» WHAT YOU NEED TO DO:
Restate the records word for word. Include no pictures.

▼

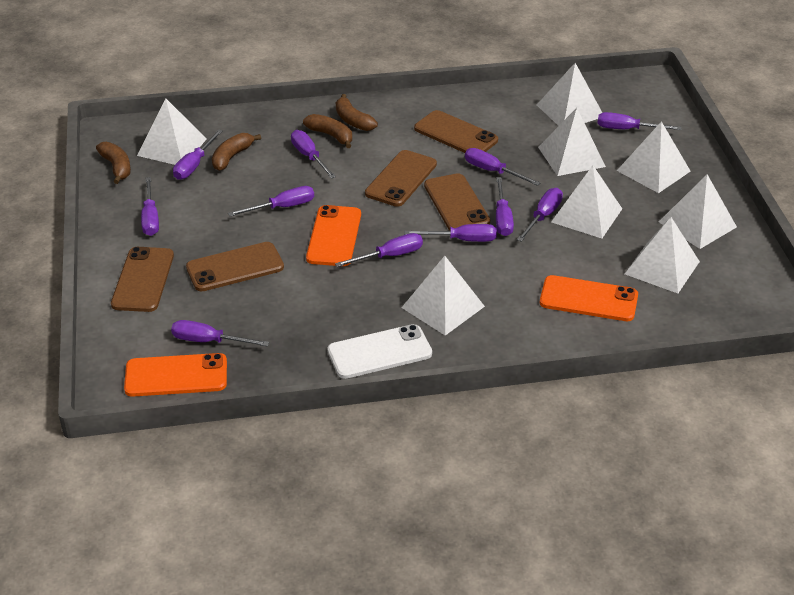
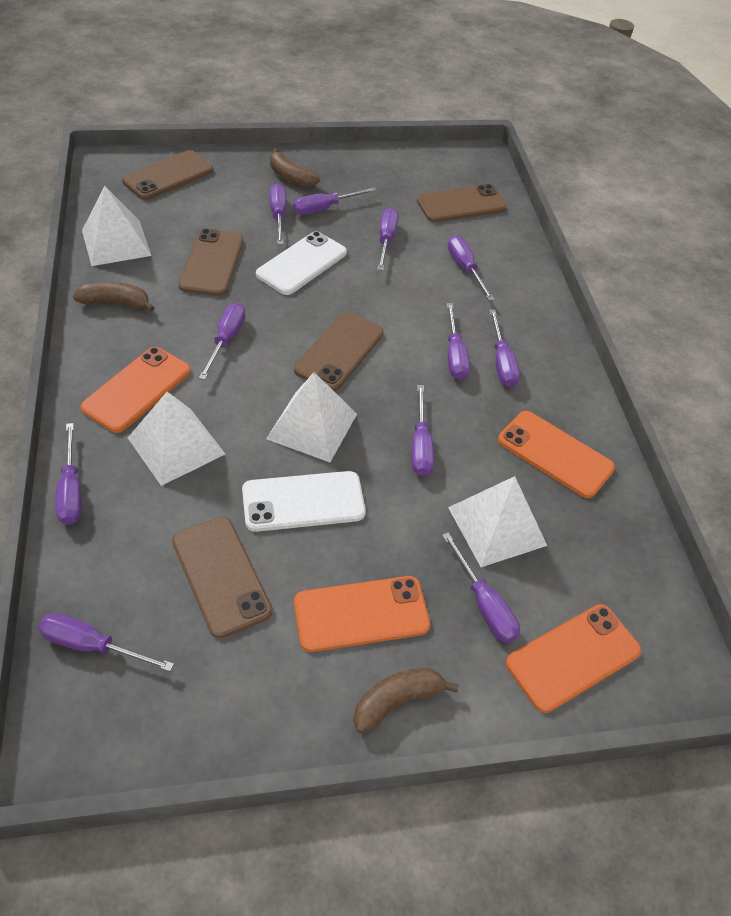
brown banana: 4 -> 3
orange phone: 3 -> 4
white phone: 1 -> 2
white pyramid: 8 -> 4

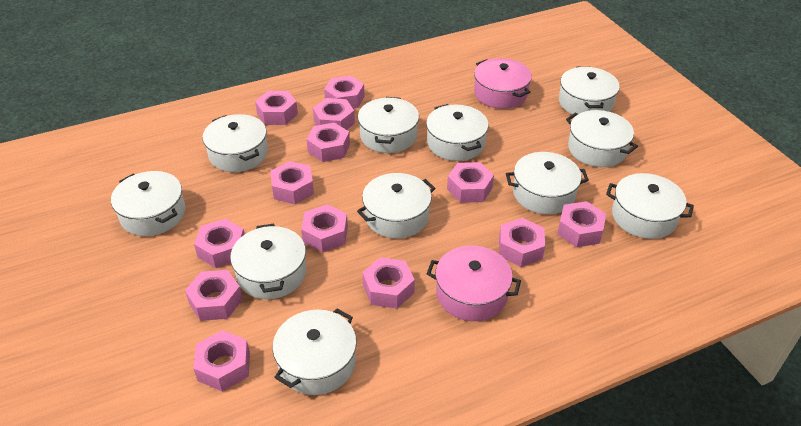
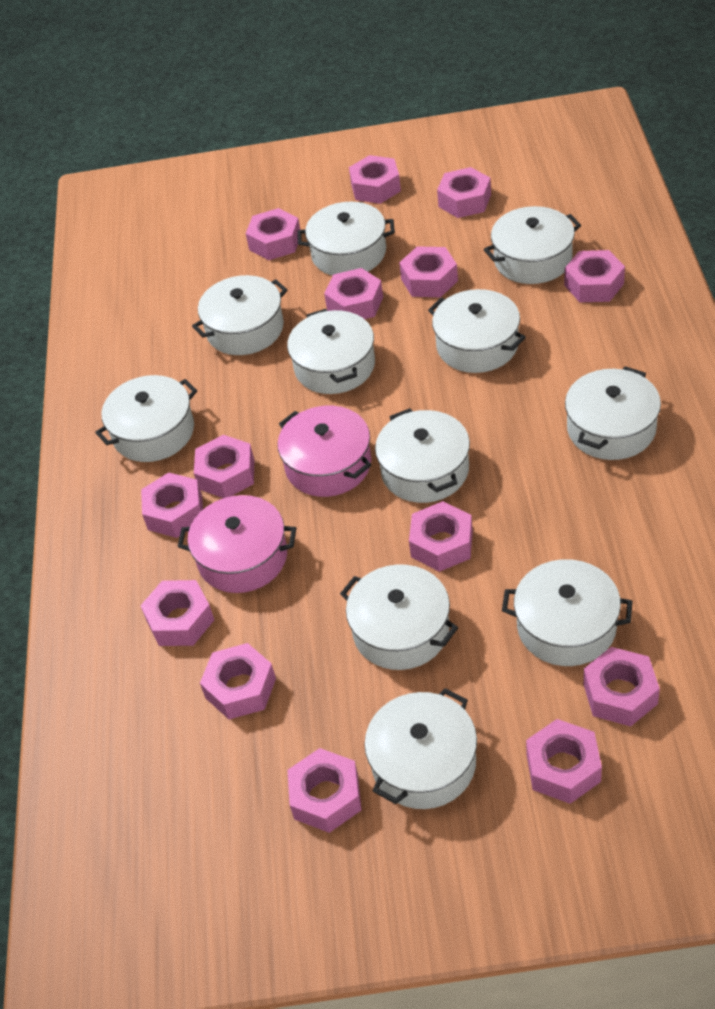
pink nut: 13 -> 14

▲

» ANSWER AREA:
brown banana: 4 -> 3
orange phone: 3 -> 4
white phone: 1 -> 2
white pyramid: 8 -> 4

pink nut: 13 -> 14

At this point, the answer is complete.